> REQUIRED ACTION
Write out exactly the lines running from the line that includes "C10: none -> 470nF (GND, N9)" to the end of the data, both ends included, and nothing besides.

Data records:
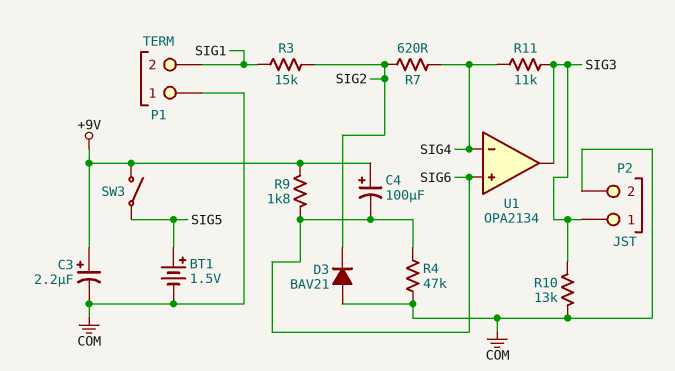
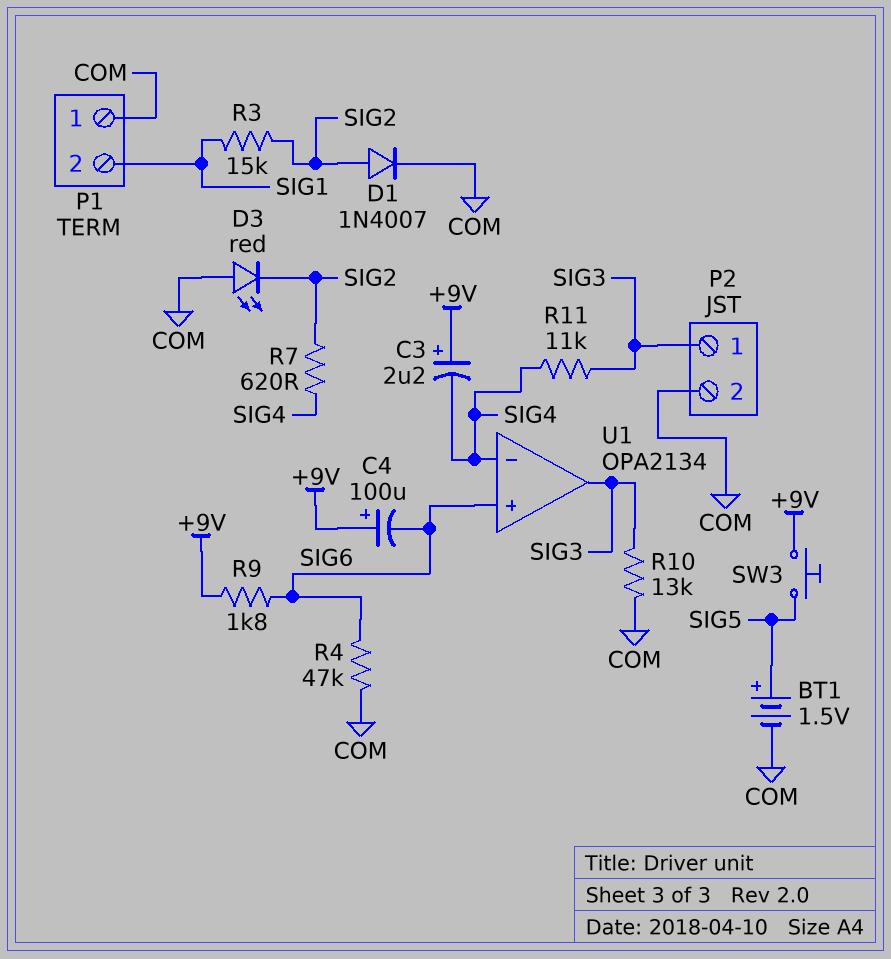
C3: 2.2uF (plus +9V, minus COM) -> 2.2uF (plus +9V, minus SIG4)
D1: none -> diode 1N4007 (A SIG2, K COM)
D3: diode BAV21 (A COM, K SIG2) -> LED red (A COM, K SIG2)
SW3: switch (+9V, SIG5) -> button (+9V, SIG5)

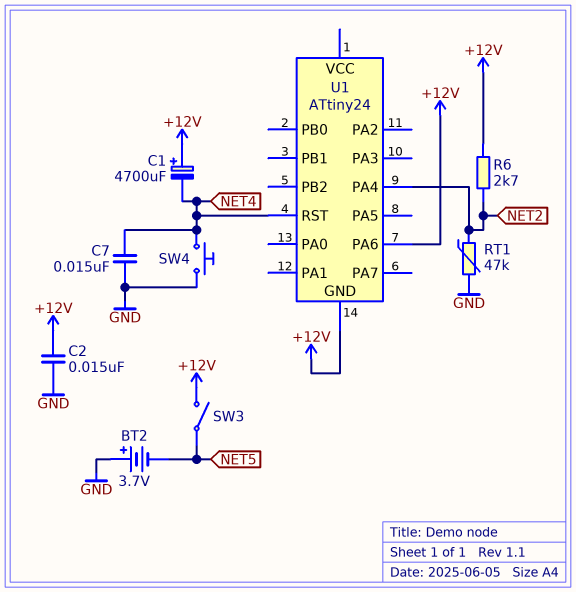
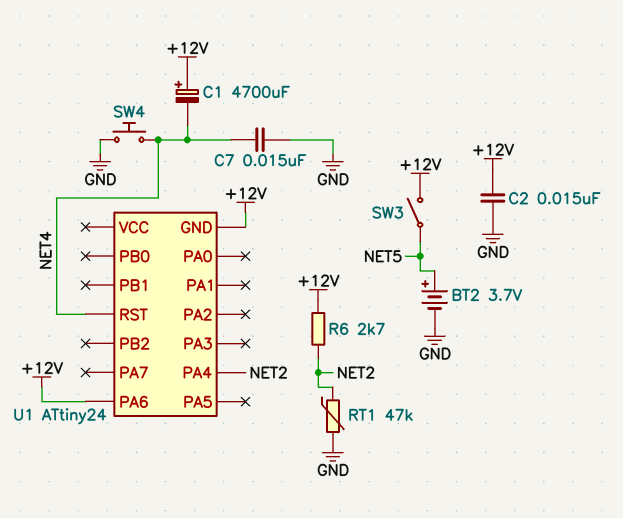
BT2: 3.7V (plus GND, minus NET5) -> 3.7V (plus NET5, minus GND)

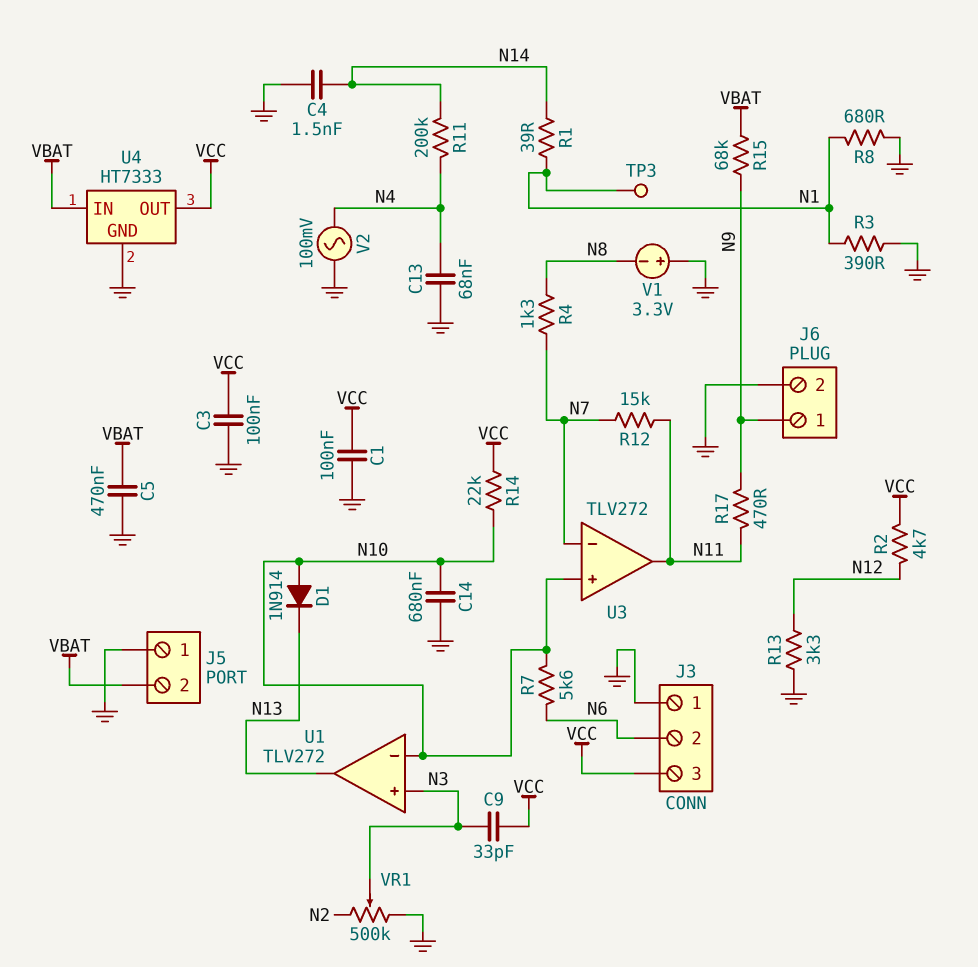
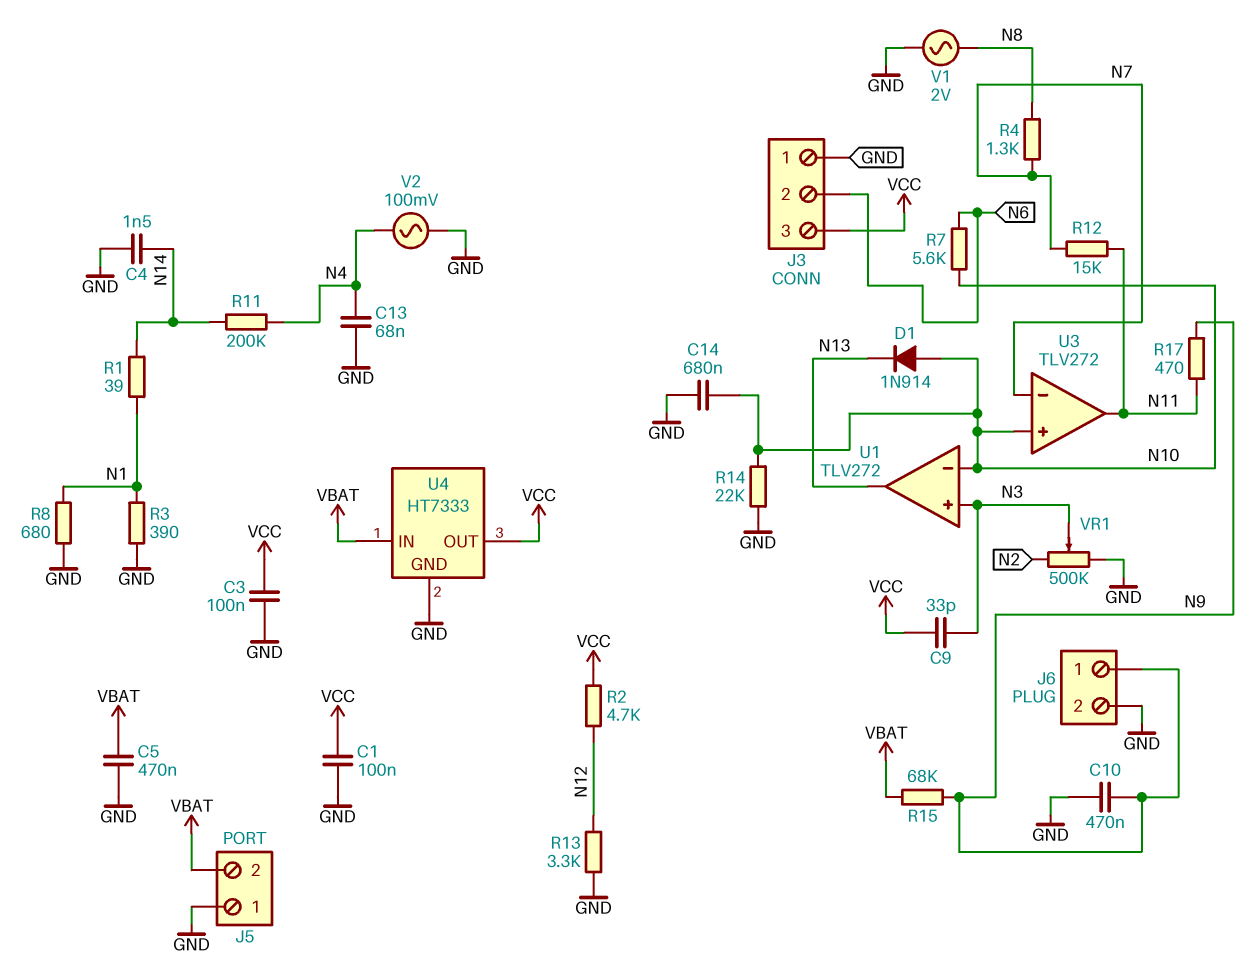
C10: none -> 470nF (GND, N9)
R14: 22k (N10, VCC) -> 22k (GND, N10)
TP3: test point (N1) -> none
V1: 3.3V (plus GND, minus N8) -> AC 2V (GND, N8)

> OUTPUT BELOW
C10: none -> 470nF (GND, N9)
R14: 22k (N10, VCC) -> 22k (GND, N10)
TP3: test point (N1) -> none
V1: 3.3V (plus GND, minus N8) -> AC 2V (GND, N8)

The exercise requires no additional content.